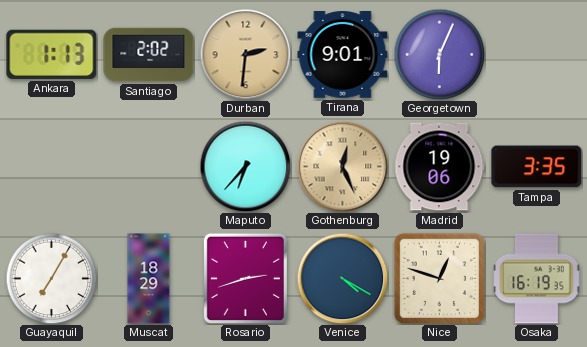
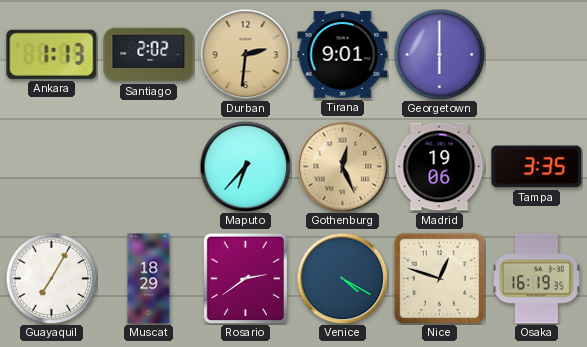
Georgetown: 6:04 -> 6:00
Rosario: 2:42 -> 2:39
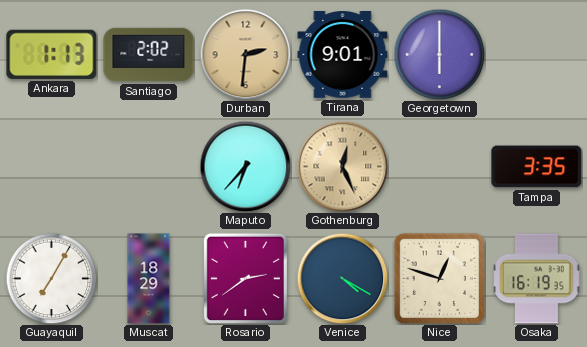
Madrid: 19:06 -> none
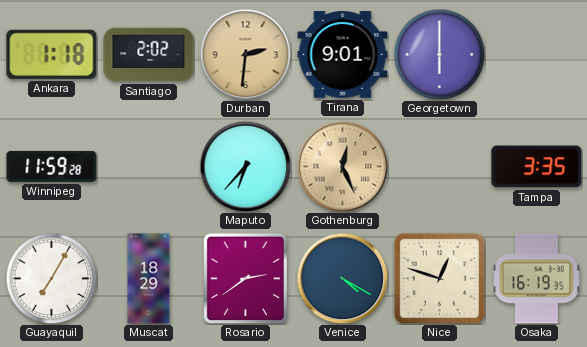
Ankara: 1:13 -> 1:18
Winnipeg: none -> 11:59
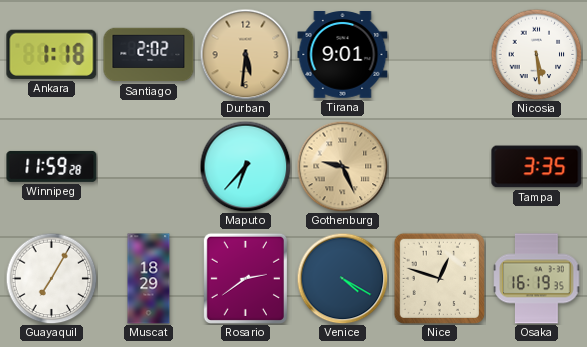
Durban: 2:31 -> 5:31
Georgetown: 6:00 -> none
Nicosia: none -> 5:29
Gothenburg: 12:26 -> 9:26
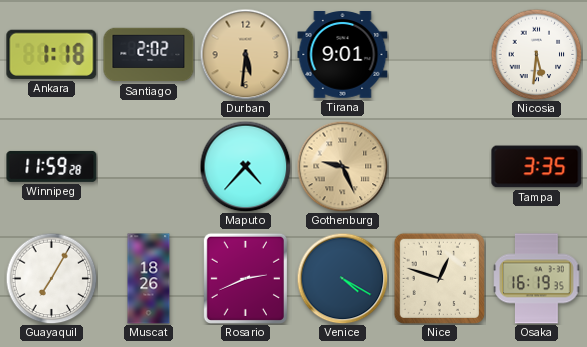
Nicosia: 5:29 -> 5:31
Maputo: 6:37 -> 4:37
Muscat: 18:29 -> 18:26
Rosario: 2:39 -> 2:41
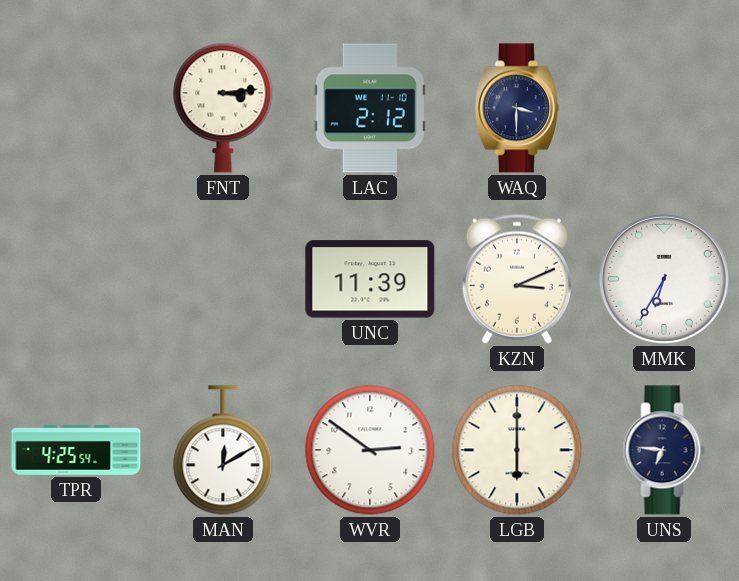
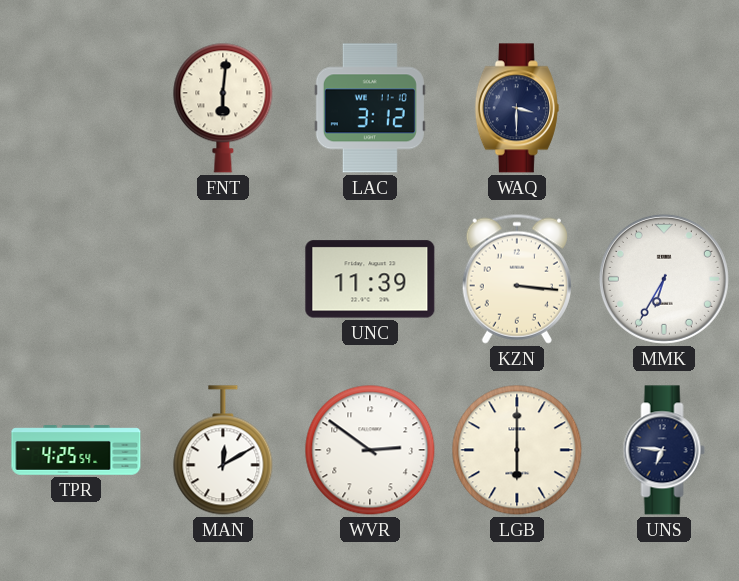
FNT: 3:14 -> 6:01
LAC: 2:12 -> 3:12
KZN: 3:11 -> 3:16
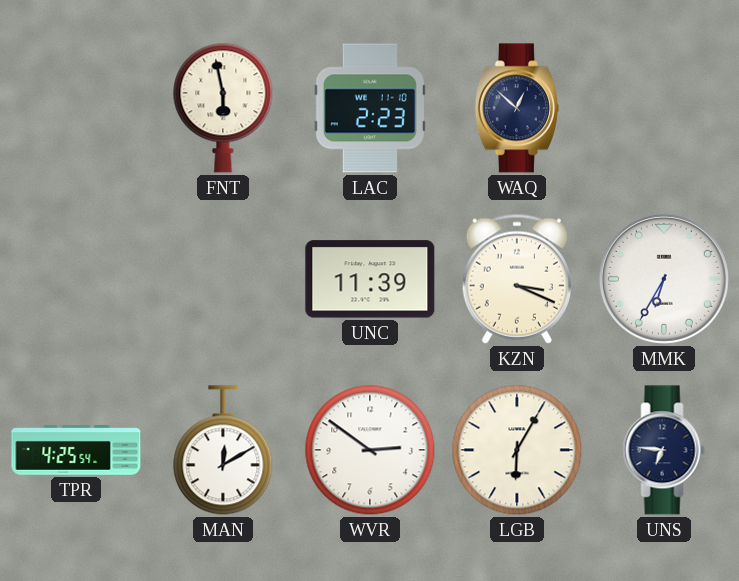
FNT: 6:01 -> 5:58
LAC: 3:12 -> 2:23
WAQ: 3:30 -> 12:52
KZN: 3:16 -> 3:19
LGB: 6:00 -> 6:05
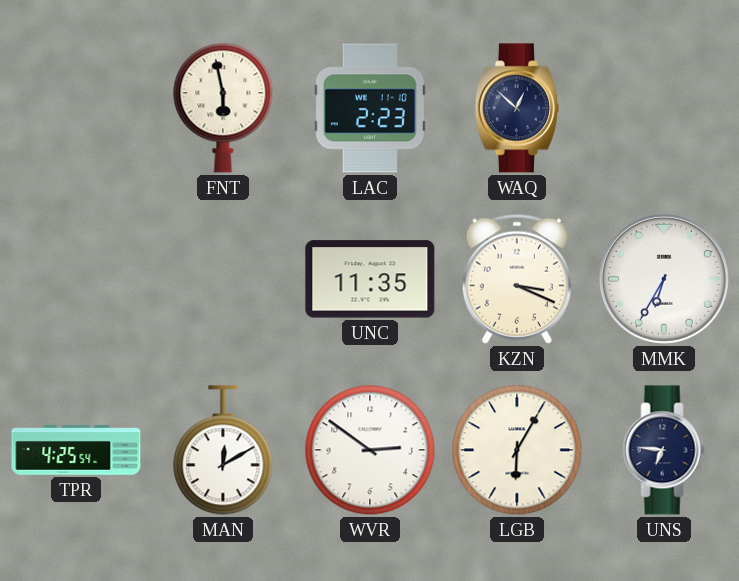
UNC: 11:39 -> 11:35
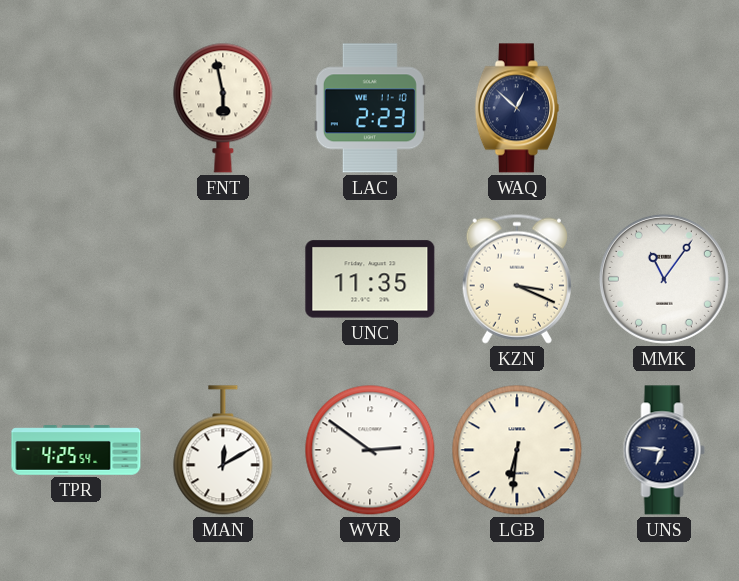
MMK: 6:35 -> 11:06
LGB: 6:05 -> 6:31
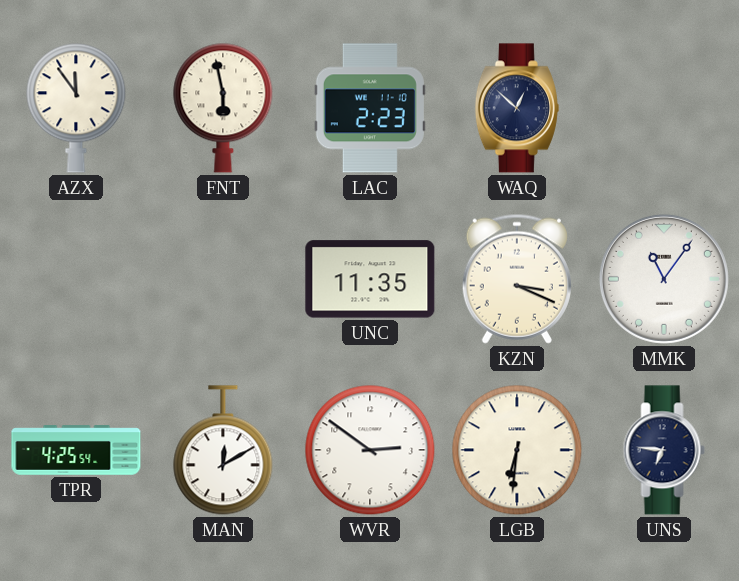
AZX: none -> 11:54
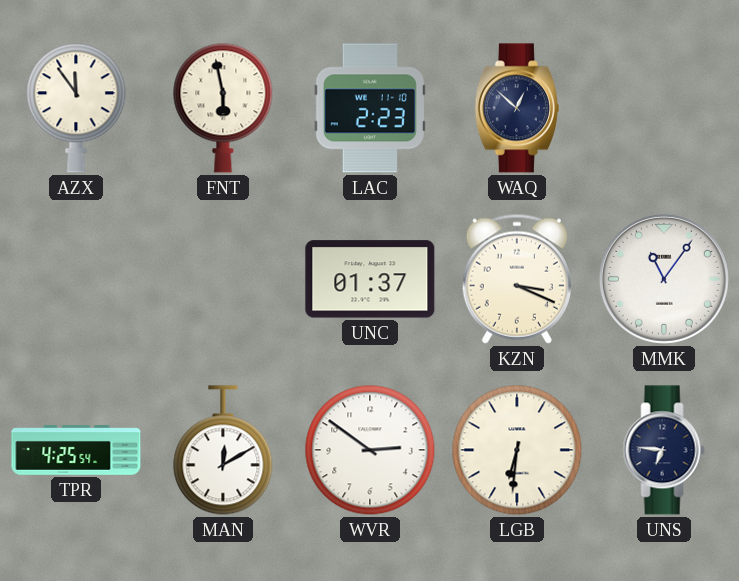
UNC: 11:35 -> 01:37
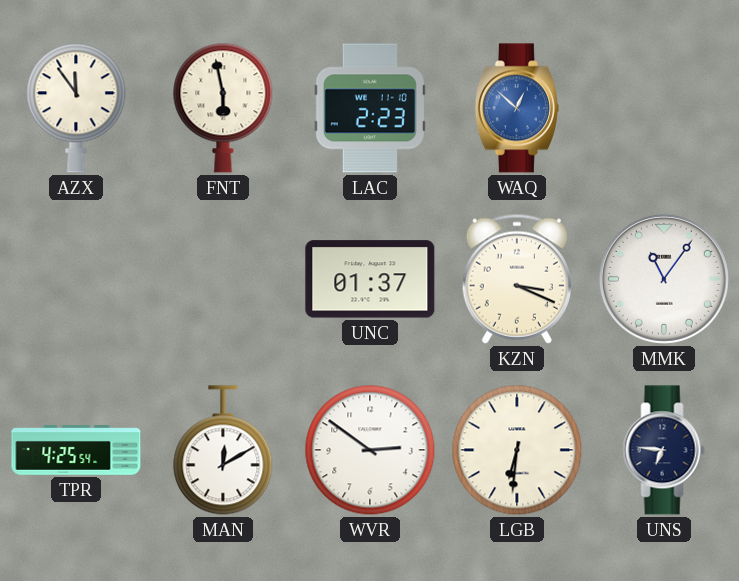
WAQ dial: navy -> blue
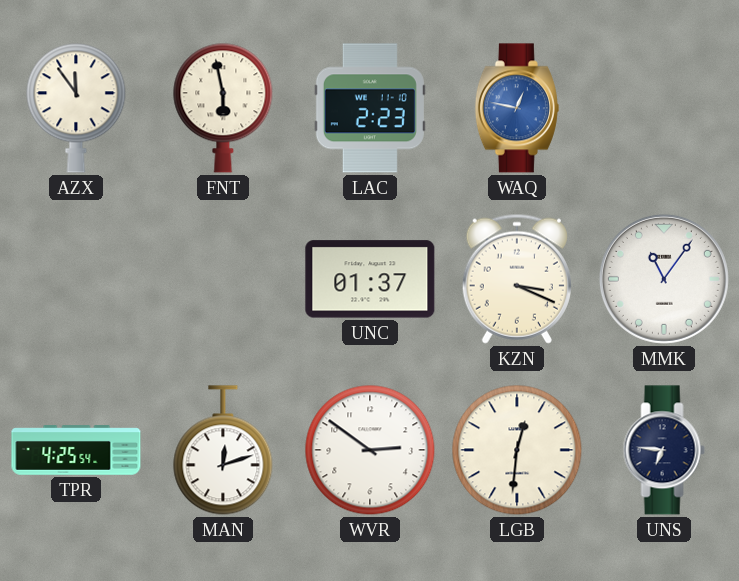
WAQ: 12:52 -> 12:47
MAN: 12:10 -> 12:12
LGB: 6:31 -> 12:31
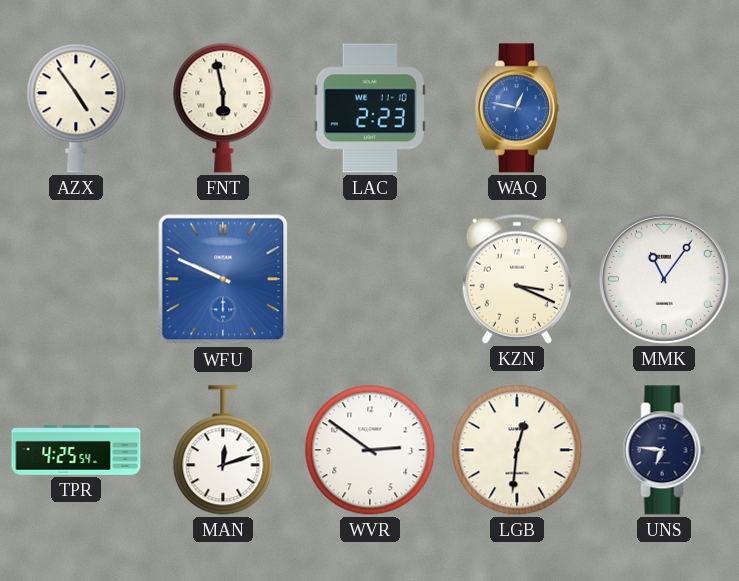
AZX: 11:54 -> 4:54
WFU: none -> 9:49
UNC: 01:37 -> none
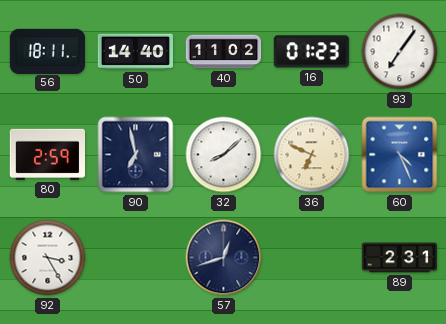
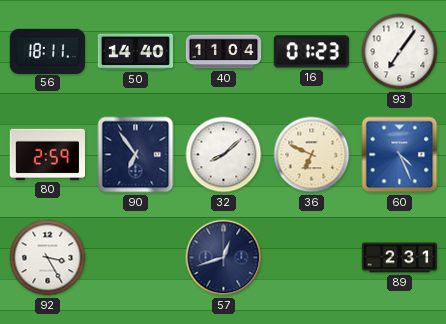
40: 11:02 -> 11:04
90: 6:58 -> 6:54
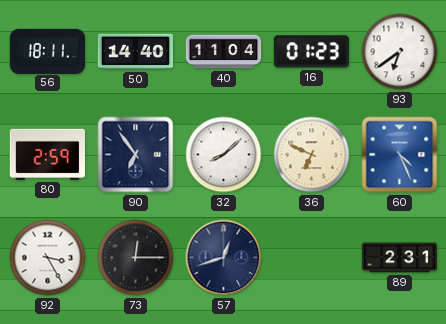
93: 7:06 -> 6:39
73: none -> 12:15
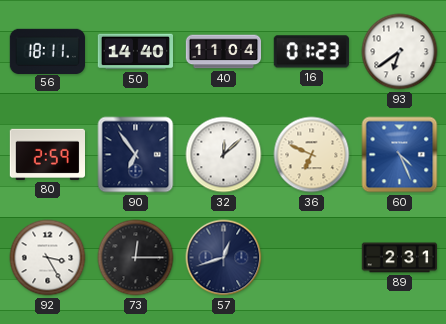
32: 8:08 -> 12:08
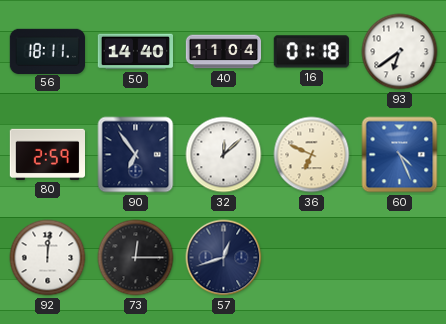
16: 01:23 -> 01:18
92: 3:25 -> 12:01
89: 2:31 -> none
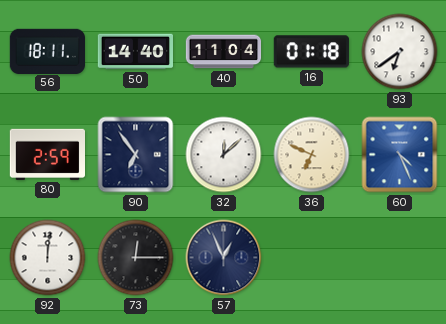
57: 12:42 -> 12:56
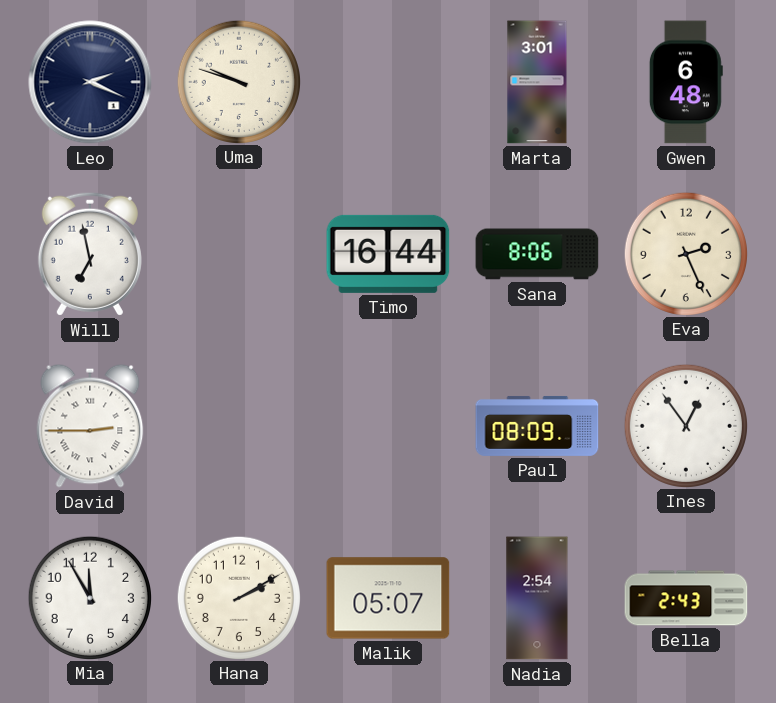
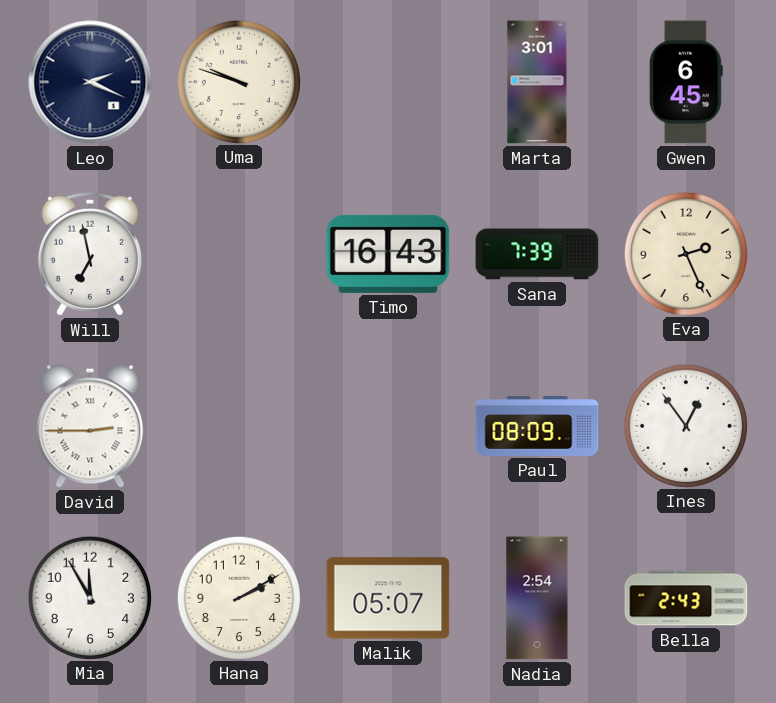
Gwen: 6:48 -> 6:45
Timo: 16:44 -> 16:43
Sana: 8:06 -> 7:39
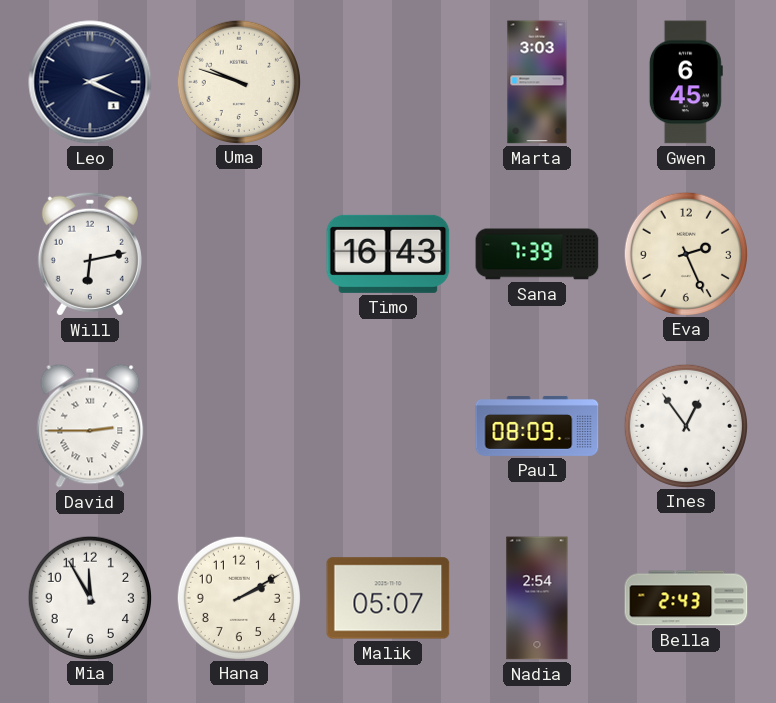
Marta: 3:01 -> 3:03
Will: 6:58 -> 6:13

--

# WHAT YOU NEED TO DO
Can you give the listing above again with "dial" swapped for "face" wherever it appears, everything else unchanged and the pictures left out?

# ANSWER TO THE EXERCISE
Georgetown: 6:04 -> 6:00
Rosario: 2:42 -> 2:39
Madrid: 19:06 -> none
Ankara: 1:13 -> 1:18
Winnipeg: none -> 11:59
Durban: 2:31 -> 5:31
Georgetown: 6:00 -> none
Nicosia: none -> 5:29
Gothenburg: 12:26 -> 9:26
Nicosia: 5:29 -> 5:31
Maputo: 6:37 -> 4:37
Muscat: 18:29 -> 18:26
Rosario: 2:39 -> 2:41
FNT: 3:14 -> 6:01
LAC: 2:12 -> 3:12
KZN: 3:11 -> 3:16
FNT: 6:01 -> 5:58
LAC: 3:12 -> 2:23
WAQ: 3:30 -> 12:52
KZN: 3:16 -> 3:19
LGB: 6:00 -> 6:05
UNC: 11:39 -> 11:35
MMK: 6:35 -> 11:06
LGB: 6:05 -> 6:31
AZX: none -> 11:54
UNC: 11:35 -> 01:37
WAQ face: navy -> blue
WAQ: 12:52 -> 12:47
MAN: 12:10 -> 12:12
LGB: 6:31 -> 12:31
AZX: 11:54 -> 4:54
WFU: none -> 9:49
UNC: 01:37 -> none
40: 11:02 -> 11:04
90: 6:58 -> 6:54
93: 7:06 -> 6:39
73: none -> 12:15
32: 8:08 -> 12:08
16: 01:23 -> 01:18
92: 3:25 -> 12:01
89: 2:31 -> none
57: 12:42 -> 12:56
Gwen: 6:48 -> 6:45
Timo: 16:44 -> 16:43
Sana: 8:06 -> 7:39
Marta: 3:01 -> 3:03
Will: 6:58 -> 6:13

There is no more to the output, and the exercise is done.